What you will do: Pull each line containing "grey" out of the data and copy it.

════════════════

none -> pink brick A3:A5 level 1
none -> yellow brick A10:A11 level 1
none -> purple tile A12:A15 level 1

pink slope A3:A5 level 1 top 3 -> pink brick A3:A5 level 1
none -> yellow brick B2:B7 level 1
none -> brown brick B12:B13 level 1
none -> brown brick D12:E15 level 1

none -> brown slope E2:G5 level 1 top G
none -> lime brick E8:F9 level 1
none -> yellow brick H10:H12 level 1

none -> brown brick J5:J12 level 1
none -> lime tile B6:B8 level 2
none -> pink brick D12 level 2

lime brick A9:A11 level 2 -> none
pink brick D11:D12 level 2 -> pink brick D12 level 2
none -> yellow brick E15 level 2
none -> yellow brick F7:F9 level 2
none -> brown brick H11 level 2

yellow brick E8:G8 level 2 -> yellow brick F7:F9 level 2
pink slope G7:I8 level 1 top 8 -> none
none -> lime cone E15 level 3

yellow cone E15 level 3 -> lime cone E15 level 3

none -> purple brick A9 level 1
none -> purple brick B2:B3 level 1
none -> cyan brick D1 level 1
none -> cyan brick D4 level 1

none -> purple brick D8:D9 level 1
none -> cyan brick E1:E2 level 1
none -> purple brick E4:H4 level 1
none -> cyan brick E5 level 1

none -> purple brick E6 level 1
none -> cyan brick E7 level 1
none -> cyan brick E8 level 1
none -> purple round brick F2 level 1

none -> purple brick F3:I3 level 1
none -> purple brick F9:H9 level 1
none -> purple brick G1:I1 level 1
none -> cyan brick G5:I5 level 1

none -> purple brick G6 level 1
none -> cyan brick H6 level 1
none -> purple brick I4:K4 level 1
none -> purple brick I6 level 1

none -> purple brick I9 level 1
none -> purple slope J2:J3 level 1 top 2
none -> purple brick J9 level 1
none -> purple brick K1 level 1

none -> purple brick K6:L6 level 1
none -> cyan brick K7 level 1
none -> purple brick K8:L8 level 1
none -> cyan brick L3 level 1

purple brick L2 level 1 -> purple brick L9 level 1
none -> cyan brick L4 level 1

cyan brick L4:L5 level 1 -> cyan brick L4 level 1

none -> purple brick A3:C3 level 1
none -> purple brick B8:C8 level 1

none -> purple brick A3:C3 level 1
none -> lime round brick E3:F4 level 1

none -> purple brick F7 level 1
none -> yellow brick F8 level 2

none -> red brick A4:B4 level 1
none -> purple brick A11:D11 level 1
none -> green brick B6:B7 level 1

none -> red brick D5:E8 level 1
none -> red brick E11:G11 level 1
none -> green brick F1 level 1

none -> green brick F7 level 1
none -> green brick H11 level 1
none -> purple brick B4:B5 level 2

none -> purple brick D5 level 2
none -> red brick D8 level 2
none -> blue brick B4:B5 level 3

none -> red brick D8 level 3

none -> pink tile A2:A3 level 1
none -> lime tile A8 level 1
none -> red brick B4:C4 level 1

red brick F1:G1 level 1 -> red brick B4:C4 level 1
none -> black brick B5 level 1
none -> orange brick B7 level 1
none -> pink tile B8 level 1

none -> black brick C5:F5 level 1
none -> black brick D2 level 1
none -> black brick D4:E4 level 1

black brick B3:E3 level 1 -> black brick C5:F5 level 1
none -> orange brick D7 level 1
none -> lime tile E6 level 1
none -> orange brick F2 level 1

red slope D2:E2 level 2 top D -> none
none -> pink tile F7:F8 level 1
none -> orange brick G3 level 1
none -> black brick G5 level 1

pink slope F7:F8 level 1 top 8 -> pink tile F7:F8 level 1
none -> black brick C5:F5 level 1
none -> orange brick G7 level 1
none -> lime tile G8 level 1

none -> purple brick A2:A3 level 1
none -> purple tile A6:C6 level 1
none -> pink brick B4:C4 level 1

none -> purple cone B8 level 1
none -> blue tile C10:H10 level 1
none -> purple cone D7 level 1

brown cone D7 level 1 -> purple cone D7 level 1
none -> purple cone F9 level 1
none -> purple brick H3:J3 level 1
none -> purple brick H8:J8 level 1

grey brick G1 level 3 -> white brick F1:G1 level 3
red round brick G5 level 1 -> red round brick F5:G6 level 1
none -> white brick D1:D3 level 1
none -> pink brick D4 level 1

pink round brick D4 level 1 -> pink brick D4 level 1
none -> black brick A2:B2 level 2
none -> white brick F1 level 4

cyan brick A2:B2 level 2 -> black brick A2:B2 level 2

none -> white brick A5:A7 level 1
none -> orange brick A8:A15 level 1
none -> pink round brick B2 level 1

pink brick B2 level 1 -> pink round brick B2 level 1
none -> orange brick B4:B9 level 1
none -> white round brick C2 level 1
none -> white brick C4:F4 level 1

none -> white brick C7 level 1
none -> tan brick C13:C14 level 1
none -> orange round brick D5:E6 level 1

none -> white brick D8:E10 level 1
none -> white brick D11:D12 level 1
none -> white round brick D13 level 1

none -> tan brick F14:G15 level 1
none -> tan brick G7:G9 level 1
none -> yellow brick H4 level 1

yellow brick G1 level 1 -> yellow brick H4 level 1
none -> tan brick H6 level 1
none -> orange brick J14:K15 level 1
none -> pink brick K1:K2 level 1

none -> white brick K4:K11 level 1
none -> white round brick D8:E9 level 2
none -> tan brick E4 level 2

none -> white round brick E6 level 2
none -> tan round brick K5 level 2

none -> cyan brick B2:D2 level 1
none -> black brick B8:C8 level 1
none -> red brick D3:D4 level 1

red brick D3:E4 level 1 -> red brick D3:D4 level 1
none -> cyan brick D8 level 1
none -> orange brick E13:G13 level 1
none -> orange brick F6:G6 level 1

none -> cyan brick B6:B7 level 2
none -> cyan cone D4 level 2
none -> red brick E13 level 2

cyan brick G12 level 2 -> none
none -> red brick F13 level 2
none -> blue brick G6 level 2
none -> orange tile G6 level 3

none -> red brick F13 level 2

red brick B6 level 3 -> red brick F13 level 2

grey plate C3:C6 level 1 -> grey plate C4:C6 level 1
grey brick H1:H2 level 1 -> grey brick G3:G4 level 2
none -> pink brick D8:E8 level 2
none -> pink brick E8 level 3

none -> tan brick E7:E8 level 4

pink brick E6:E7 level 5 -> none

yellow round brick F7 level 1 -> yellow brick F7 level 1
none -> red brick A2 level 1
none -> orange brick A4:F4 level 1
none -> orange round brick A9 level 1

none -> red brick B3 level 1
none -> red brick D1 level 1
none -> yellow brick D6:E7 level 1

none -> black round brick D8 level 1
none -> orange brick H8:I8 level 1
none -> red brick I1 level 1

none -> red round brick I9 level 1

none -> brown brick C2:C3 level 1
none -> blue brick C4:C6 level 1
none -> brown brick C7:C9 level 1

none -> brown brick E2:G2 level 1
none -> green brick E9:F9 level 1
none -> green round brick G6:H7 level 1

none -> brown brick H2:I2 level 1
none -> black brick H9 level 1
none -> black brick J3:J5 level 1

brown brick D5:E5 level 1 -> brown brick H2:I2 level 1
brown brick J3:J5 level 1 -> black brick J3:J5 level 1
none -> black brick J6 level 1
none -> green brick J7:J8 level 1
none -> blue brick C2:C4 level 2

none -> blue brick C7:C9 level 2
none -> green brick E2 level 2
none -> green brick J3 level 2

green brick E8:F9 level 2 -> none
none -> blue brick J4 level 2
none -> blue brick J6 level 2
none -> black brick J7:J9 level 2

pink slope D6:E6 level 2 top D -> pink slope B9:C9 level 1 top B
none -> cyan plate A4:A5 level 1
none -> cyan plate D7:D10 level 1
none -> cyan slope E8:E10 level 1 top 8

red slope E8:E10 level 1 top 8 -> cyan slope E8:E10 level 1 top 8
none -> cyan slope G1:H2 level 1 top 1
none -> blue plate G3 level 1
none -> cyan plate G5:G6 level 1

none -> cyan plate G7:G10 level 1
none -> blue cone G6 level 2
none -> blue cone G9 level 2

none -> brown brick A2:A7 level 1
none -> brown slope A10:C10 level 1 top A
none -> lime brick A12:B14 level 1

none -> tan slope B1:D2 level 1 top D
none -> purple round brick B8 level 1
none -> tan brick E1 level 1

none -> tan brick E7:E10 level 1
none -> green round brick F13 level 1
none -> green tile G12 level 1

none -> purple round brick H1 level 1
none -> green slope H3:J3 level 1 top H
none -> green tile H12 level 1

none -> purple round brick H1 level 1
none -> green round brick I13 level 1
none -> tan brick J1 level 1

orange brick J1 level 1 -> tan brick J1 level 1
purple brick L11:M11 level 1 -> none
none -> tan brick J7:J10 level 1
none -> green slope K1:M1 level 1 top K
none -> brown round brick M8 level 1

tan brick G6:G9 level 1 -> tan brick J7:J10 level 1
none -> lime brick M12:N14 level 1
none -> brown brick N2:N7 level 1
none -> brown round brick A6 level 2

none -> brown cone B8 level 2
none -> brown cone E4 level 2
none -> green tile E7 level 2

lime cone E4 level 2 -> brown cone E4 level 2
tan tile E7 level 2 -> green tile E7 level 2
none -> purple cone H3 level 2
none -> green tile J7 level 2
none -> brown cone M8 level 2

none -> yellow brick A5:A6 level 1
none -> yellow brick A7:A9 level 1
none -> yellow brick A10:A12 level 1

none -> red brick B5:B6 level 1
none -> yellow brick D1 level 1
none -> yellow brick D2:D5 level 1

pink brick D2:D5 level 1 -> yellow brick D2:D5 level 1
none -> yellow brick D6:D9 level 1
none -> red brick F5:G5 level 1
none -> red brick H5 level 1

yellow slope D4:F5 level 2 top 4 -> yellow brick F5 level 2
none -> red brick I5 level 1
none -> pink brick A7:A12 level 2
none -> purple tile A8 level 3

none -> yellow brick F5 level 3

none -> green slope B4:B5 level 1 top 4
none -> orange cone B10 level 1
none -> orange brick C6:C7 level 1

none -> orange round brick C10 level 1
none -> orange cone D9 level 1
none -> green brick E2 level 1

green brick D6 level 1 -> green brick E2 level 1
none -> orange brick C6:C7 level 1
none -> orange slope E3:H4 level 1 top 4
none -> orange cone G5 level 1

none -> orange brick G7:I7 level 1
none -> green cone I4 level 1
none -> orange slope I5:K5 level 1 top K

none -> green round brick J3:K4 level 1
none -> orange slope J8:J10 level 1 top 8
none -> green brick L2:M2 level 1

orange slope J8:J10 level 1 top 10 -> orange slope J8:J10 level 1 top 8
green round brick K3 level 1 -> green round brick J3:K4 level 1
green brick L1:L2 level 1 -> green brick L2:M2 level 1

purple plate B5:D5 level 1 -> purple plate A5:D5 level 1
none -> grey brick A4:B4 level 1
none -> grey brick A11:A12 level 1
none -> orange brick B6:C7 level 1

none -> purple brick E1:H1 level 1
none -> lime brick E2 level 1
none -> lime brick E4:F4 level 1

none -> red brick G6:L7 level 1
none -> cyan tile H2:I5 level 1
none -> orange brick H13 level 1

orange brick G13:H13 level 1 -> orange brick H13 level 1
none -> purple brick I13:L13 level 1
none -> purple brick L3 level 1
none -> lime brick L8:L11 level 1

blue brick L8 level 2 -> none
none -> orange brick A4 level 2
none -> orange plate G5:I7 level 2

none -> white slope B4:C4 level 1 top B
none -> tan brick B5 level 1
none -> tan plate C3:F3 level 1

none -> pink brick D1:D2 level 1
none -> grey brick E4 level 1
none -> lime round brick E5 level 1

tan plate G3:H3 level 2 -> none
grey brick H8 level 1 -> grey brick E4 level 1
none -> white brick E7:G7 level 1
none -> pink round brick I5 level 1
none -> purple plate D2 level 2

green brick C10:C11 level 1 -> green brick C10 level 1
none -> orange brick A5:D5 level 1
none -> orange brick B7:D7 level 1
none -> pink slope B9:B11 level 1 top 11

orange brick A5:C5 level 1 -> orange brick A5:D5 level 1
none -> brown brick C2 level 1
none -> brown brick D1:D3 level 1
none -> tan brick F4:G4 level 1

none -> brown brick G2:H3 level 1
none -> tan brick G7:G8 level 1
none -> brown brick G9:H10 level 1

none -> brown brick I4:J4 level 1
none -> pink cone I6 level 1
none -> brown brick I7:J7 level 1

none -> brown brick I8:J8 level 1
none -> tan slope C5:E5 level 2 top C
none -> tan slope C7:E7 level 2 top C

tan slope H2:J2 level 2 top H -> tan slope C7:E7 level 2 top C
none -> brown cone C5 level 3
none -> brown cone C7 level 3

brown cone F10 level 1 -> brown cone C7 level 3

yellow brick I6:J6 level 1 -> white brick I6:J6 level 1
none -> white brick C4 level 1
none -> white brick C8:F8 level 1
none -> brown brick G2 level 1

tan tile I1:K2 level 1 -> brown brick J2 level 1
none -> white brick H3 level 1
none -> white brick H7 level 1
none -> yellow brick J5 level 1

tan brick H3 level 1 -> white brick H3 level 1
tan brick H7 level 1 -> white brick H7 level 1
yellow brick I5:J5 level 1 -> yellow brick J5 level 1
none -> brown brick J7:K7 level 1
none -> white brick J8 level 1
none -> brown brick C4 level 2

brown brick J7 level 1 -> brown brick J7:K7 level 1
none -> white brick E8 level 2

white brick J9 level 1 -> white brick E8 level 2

════════════════

Task response:
grey brick G1 level 3 -> white brick F1:G1 level 3
grey plate C3:C6 level 1 -> grey plate C4:C6 level 1
grey brick H1:H2 level 1 -> grey brick G3:G4 level 2
none -> grey brick A4:B4 level 1
none -> grey brick A11:A12 level 1
none -> grey brick E4 level 1
grey brick H8 level 1 -> grey brick E4 level 1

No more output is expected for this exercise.